(Stored items from a collection)
****************************************

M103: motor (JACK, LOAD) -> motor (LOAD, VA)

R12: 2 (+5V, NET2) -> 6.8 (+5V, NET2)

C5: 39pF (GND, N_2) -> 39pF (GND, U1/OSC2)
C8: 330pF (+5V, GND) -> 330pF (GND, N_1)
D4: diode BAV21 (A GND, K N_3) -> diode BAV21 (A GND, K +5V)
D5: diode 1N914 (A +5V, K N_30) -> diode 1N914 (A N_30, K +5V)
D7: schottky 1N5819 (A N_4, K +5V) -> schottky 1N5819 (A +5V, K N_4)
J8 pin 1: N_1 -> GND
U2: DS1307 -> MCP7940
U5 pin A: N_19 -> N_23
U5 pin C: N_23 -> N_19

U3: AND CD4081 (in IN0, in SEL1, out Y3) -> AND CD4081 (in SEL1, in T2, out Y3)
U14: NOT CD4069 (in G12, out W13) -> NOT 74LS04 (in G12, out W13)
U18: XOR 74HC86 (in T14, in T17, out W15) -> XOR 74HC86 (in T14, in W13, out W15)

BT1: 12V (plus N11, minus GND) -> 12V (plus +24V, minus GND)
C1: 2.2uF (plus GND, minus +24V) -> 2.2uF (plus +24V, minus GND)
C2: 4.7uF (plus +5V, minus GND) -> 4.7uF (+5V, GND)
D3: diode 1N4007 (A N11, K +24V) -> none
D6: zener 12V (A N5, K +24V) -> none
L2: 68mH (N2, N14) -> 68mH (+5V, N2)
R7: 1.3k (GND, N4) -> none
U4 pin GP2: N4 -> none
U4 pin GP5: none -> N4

****************************************

#### [About this exercise]
Return the entries above, every line intact.

#### [Response]
M103: motor (JACK, LOAD) -> motor (LOAD, VA)

R12: 2 (+5V, NET2) -> 6.8 (+5V, NET2)

C5: 39pF (GND, N_2) -> 39pF (GND, U1/OSC2)
C8: 330pF (+5V, GND) -> 330pF (GND, N_1)
D4: diode BAV21 (A GND, K N_3) -> diode BAV21 (A GND, K +5V)
D5: diode 1N914 (A +5V, K N_30) -> diode 1N914 (A N_30, K +5V)
D7: schottky 1N5819 (A N_4, K +5V) -> schottky 1N5819 (A +5V, K N_4)
J8 pin 1: N_1 -> GND
U2: DS1307 -> MCP7940
U5 pin A: N_19 -> N_23
U5 pin C: N_23 -> N_19

U3: AND CD4081 (in IN0, in SEL1, out Y3) -> AND CD4081 (in SEL1, in T2, out Y3)
U14: NOT CD4069 (in G12, out W13) -> NOT 74LS04 (in G12, out W13)
U18: XOR 74HC86 (in T14, in T17, out W15) -> XOR 74HC86 (in T14, in W13, out W15)

BT1: 12V (plus N11, minus GND) -> 12V (plus +24V, minus GND)
C1: 2.2uF (plus GND, minus +24V) -> 2.2uF (plus +24V, minus GND)
C2: 4.7uF (plus +5V, minus GND) -> 4.7uF (+5V, GND)
D3: diode 1N4007 (A N11, K +24V) -> none
D6: zener 12V (A N5, K +24V) -> none
L2: 68mH (N2, N14) -> 68mH (+5V, N2)
R7: 1.3k (GND, N4) -> none
U4 pin GP2: N4 -> none
U4 pin GP5: none -> N4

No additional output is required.